Supplied data:

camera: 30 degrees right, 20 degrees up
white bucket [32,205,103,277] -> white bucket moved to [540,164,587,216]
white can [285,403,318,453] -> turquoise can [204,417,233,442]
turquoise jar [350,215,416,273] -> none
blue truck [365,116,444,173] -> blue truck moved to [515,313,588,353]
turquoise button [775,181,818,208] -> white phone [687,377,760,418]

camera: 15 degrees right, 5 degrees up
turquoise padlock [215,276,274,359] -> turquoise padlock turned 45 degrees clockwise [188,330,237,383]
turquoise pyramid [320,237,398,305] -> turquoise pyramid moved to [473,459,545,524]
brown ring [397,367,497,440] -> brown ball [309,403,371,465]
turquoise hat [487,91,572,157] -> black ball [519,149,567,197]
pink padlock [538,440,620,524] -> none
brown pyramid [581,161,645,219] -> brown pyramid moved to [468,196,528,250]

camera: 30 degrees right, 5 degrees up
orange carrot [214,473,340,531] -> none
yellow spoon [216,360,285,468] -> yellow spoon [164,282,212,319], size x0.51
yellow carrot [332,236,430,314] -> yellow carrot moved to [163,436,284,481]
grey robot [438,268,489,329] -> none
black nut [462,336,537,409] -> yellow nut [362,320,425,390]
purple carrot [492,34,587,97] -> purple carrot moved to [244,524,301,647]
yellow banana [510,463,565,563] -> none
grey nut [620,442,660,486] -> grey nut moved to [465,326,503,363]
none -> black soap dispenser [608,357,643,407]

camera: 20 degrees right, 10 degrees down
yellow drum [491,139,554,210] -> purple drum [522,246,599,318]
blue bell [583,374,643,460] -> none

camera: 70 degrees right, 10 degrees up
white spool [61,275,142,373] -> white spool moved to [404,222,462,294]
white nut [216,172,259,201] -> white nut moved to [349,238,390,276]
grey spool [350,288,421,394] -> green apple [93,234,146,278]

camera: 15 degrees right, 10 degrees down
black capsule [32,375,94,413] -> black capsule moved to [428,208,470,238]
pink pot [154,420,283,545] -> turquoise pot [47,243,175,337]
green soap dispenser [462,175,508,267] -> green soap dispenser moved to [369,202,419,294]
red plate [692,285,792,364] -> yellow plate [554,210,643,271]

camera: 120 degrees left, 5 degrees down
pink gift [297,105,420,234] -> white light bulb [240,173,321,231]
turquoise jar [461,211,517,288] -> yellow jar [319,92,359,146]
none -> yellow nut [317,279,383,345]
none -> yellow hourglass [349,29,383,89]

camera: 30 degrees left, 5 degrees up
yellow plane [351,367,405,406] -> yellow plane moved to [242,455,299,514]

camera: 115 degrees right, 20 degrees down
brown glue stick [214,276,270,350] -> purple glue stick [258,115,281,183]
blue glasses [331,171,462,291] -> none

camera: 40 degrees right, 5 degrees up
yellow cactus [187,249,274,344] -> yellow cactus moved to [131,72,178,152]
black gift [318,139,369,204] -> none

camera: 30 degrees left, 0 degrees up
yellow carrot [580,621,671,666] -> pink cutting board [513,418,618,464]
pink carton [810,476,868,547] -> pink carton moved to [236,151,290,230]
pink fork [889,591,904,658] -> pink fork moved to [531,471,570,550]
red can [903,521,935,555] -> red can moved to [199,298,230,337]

Required work: Repeat only the lines from the one holding "camera: 115 degrees right, 20 degrees down" through the last line of the data.

Worked solution:
camera: 115 degrees right, 20 degrees down
brown glue stick [214,276,270,350] -> purple glue stick [258,115,281,183]
blue glasses [331,171,462,291] -> none

camera: 40 degrees right, 5 degrees up
yellow cactus [187,249,274,344] -> yellow cactus moved to [131,72,178,152]
black gift [318,139,369,204] -> none

camera: 30 degrees left, 0 degrees up
yellow carrot [580,621,671,666] -> pink cutting board [513,418,618,464]
pink carton [810,476,868,547] -> pink carton moved to [236,151,290,230]
pink fork [889,591,904,658] -> pink fork moved to [531,471,570,550]
red can [903,521,935,555] -> red can moved to [199,298,230,337]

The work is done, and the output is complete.